Dataset items:
┄┄┄┄┄┄┄┄┄┄┄┄┄┄┄┄┄┄┄┄

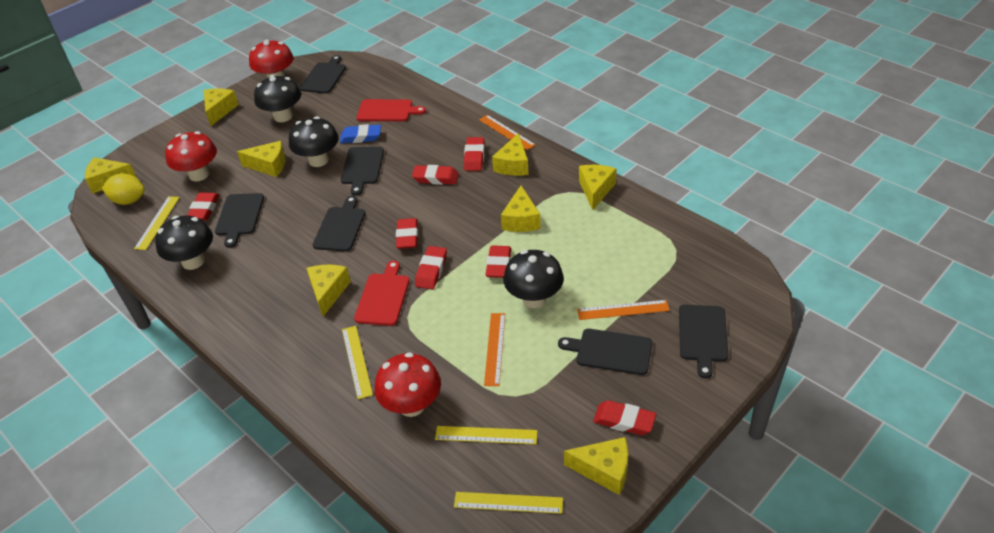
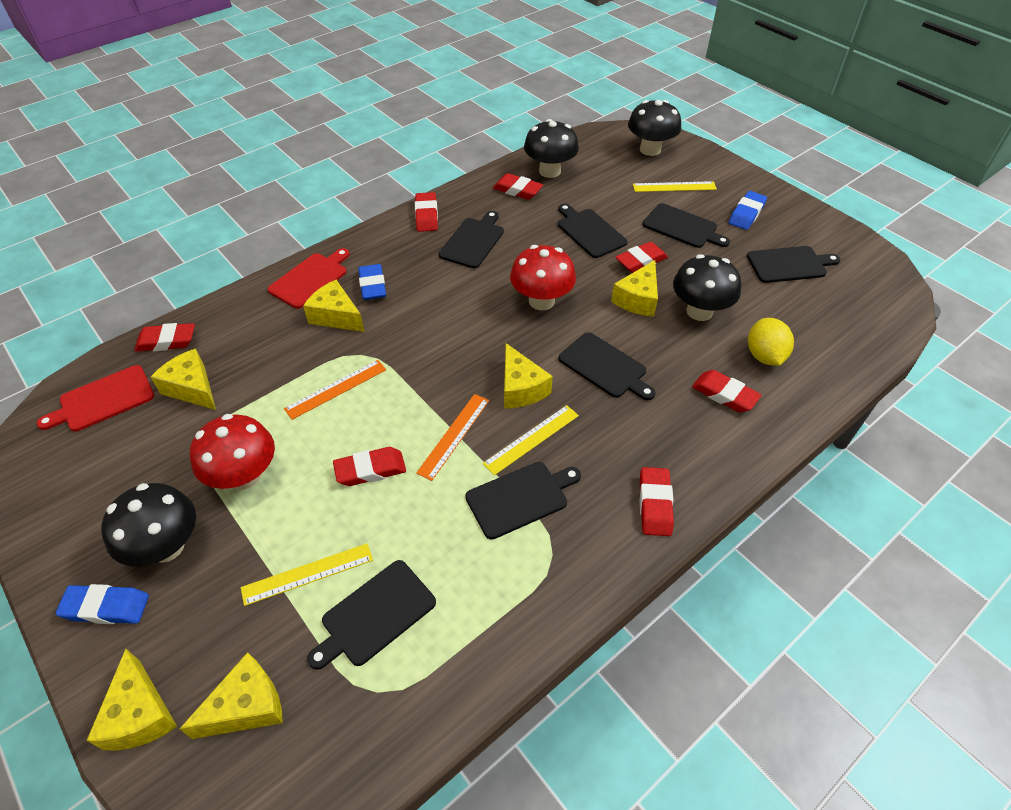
black cutting board: 6 -> 7
blue eraser: 1 -> 3
orange ruler: 3 -> 2
red mushroom: 3 -> 2
yellow cheese: 8 -> 6
yellow ruler: 4 -> 3

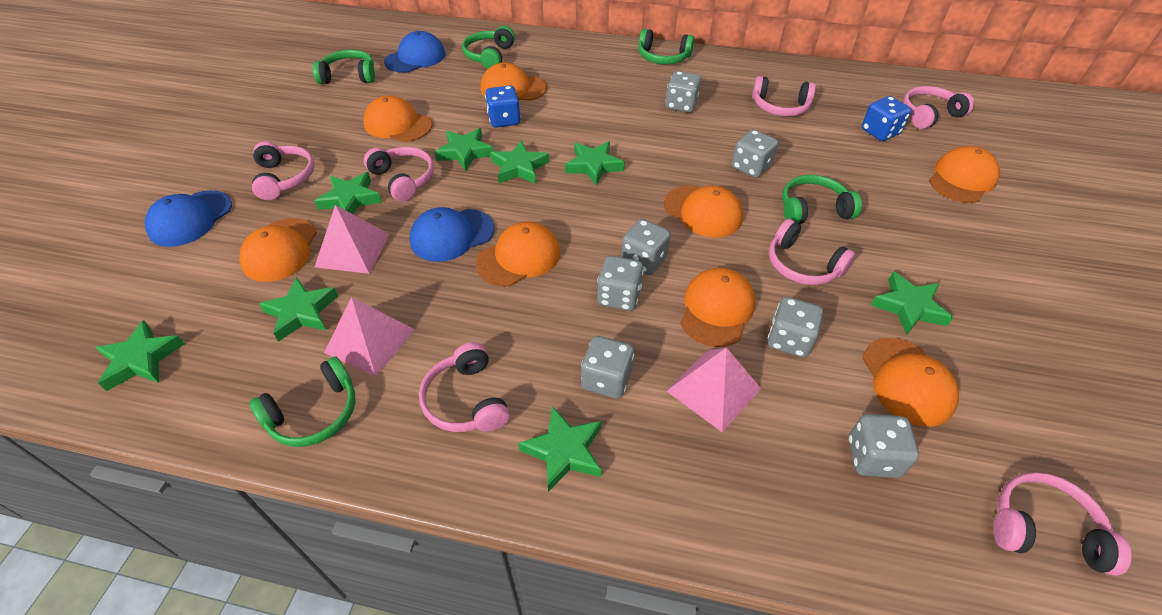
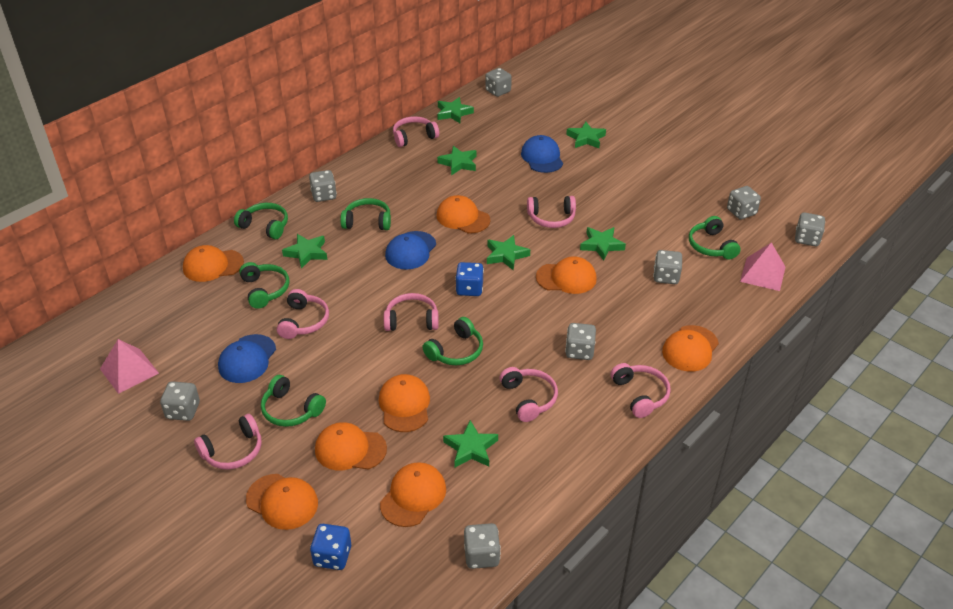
green headphones: 5 -> 6
green star: 8 -> 7
grey dice: 7 -> 8
pink pyramid: 3 -> 2

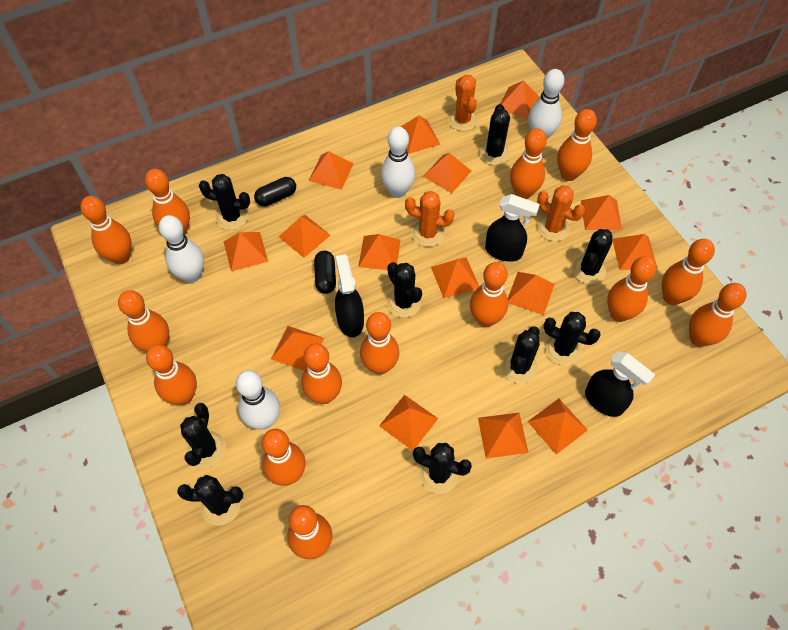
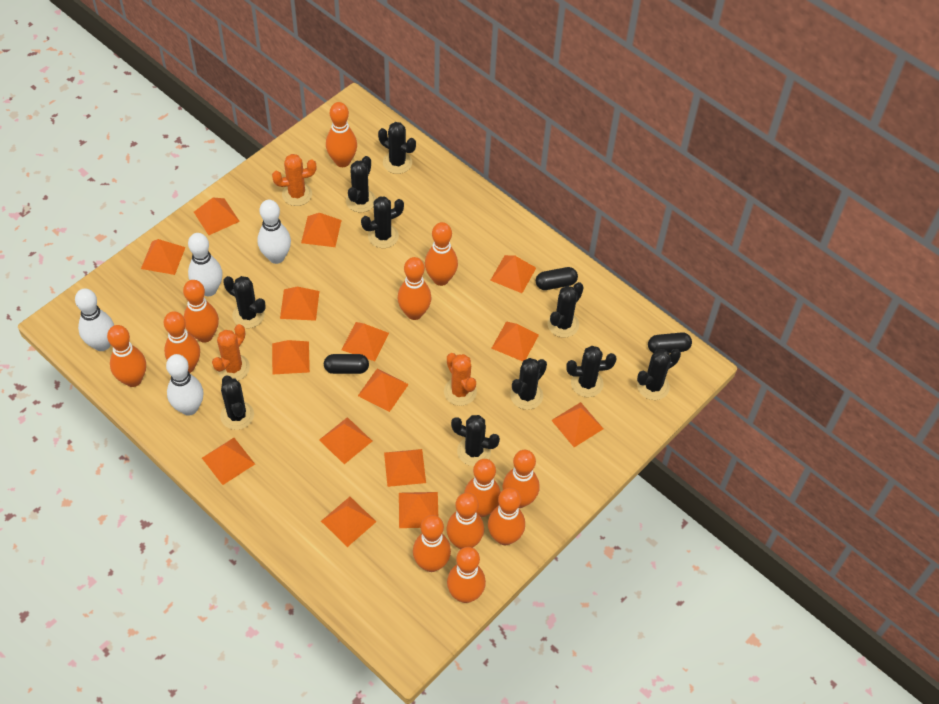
black cactus: 9 -> 10
black capsule: 2 -> 3
black spray bottle: 3 -> 0
orange bowling pin: 14 -> 12

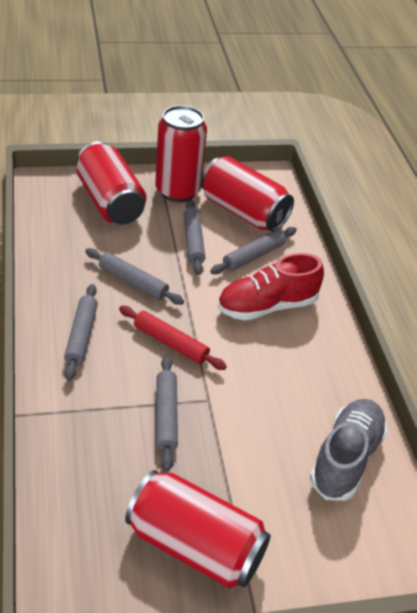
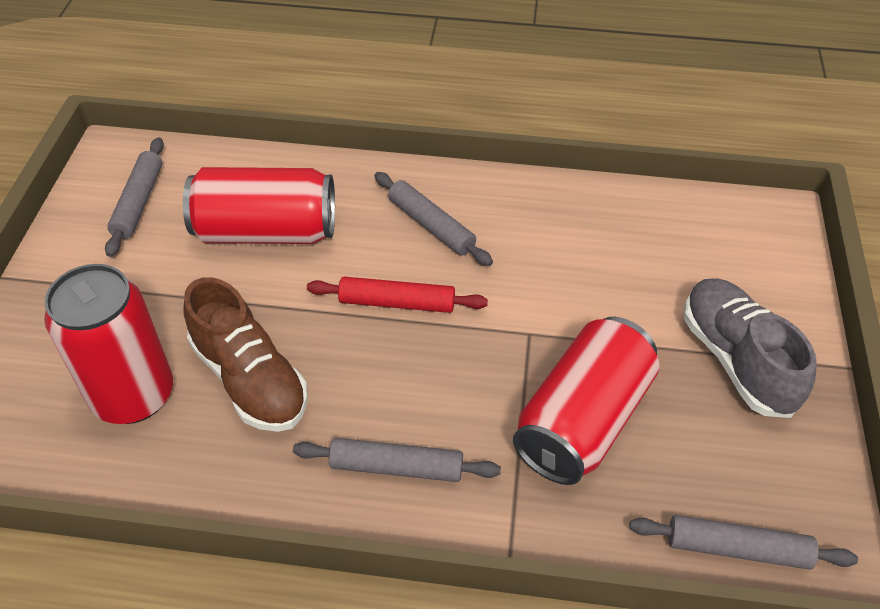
brown shoe: 0 -> 1
grey rolling pin: 5 -> 4
red can: 4 -> 3
red shoe: 1 -> 0

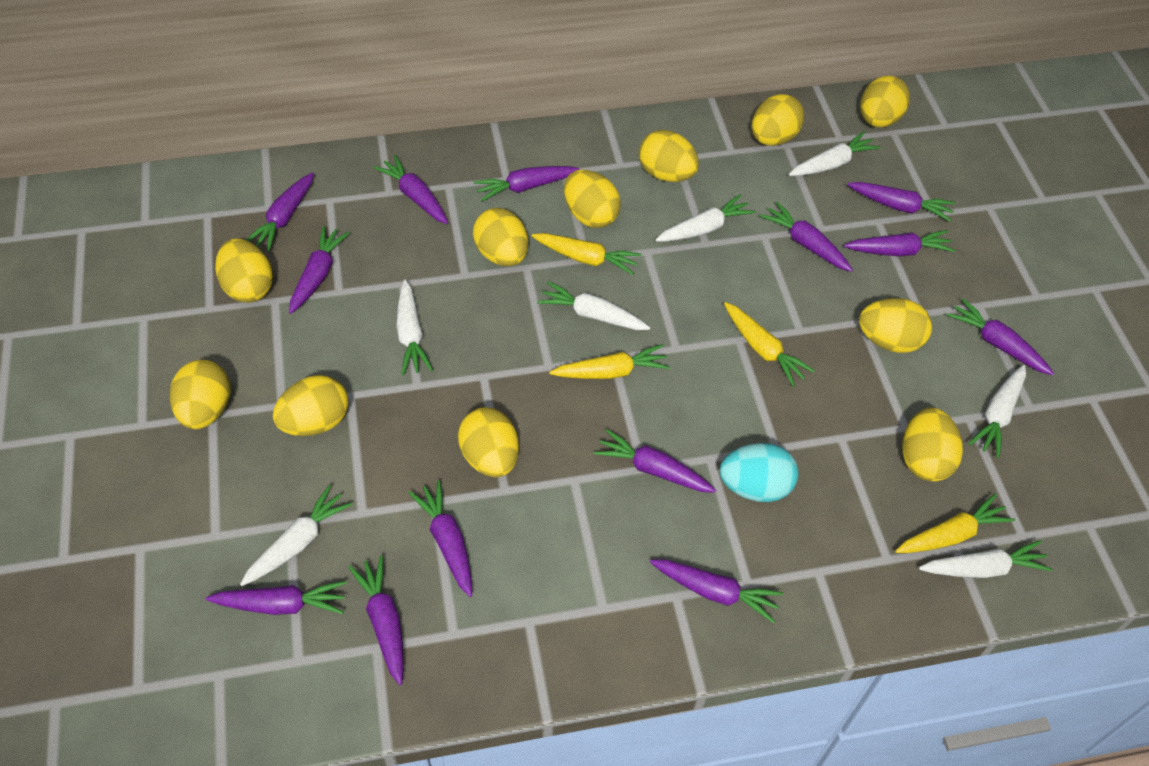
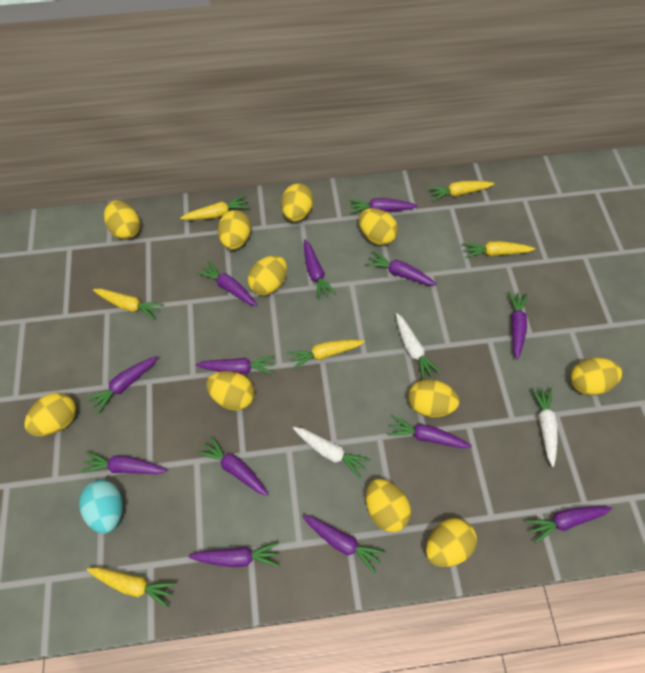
white carrot: 7 -> 3
yellow carrot: 4 -> 6

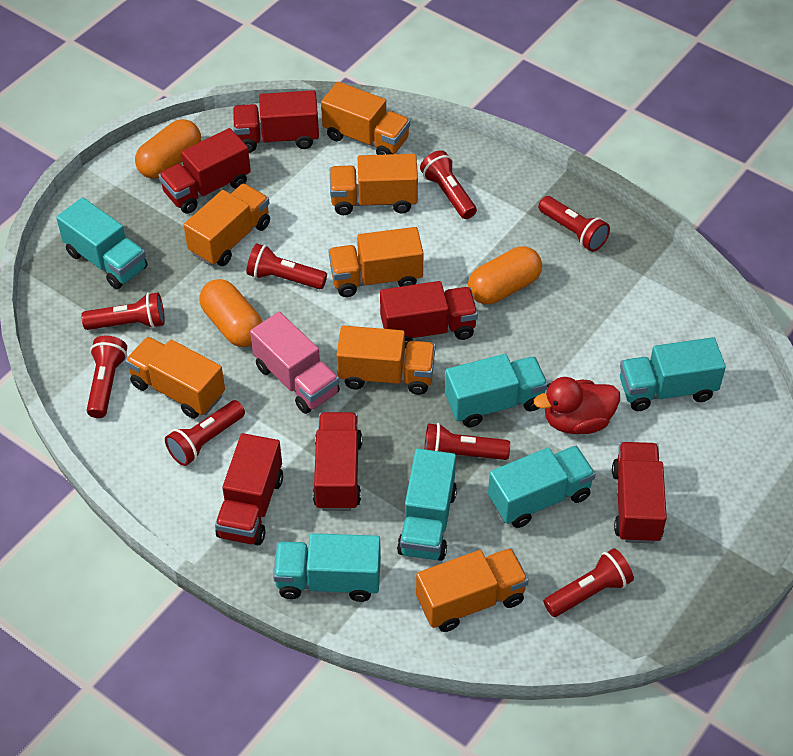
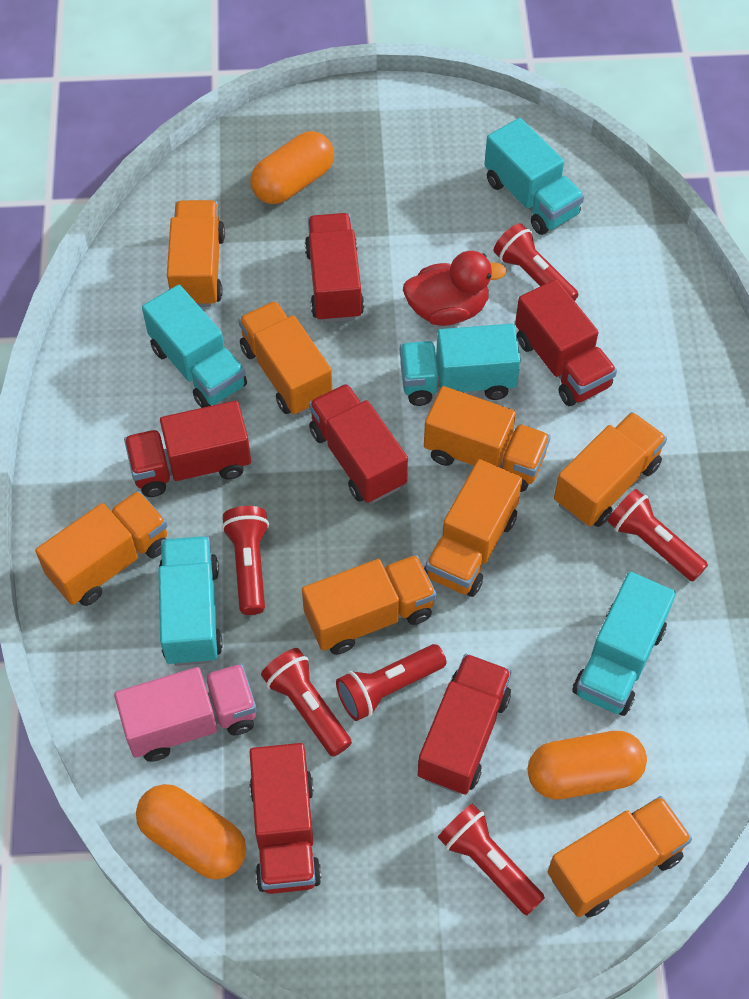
orange truck: 7 -> 8
red flashlight: 8 -> 6
turquoise truck: 6 -> 5

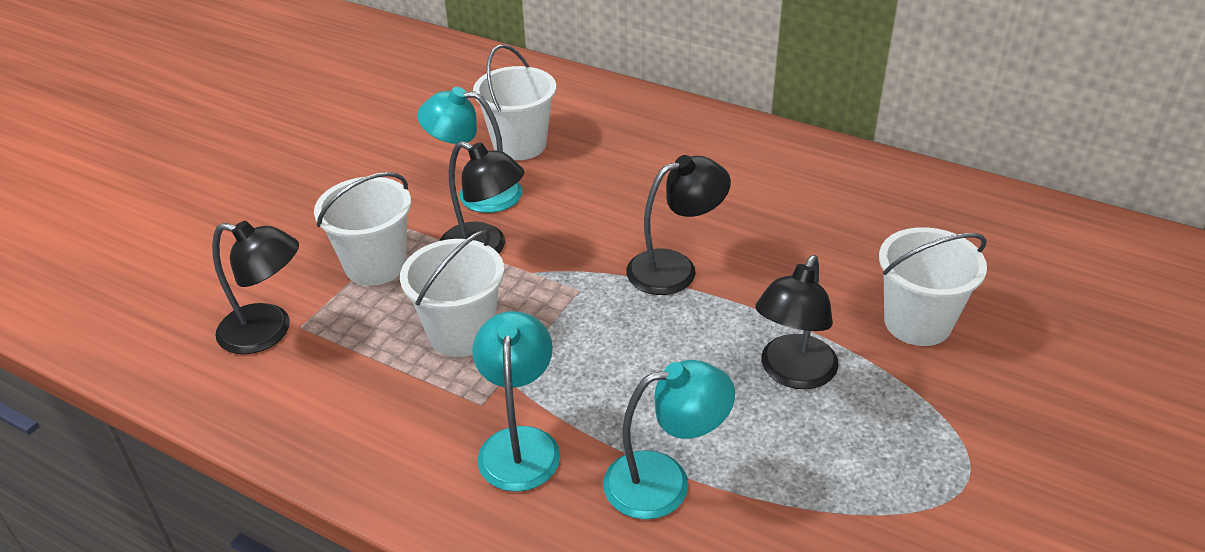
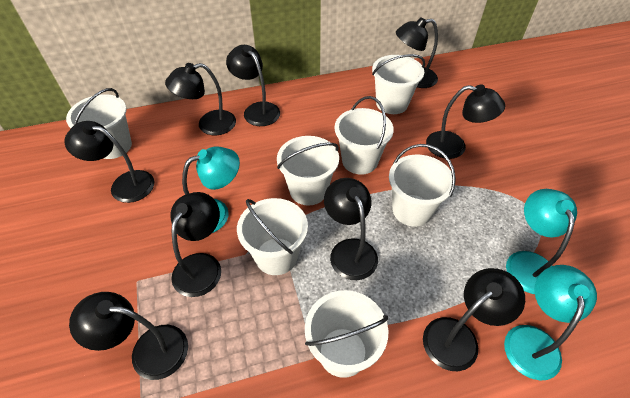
black lamp: 4 -> 9
white bucket: 4 -> 7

┄┄┄┄┄┄┄┄┄┄┄┄┄┄┄┄┄┄┄┄

TASK TO CARRY OUT: Nothing but the lines from the line containing "white carrot: 7 -> 3" to the end of the records above should be repeated, exactly and with every picture omitted.

OUTPUT OF THE EXERCISE:
white carrot: 7 -> 3
yellow carrot: 4 -> 6

orange truck: 7 -> 8
red flashlight: 8 -> 6
turquoise truck: 6 -> 5

black lamp: 4 -> 9
white bucket: 4 -> 7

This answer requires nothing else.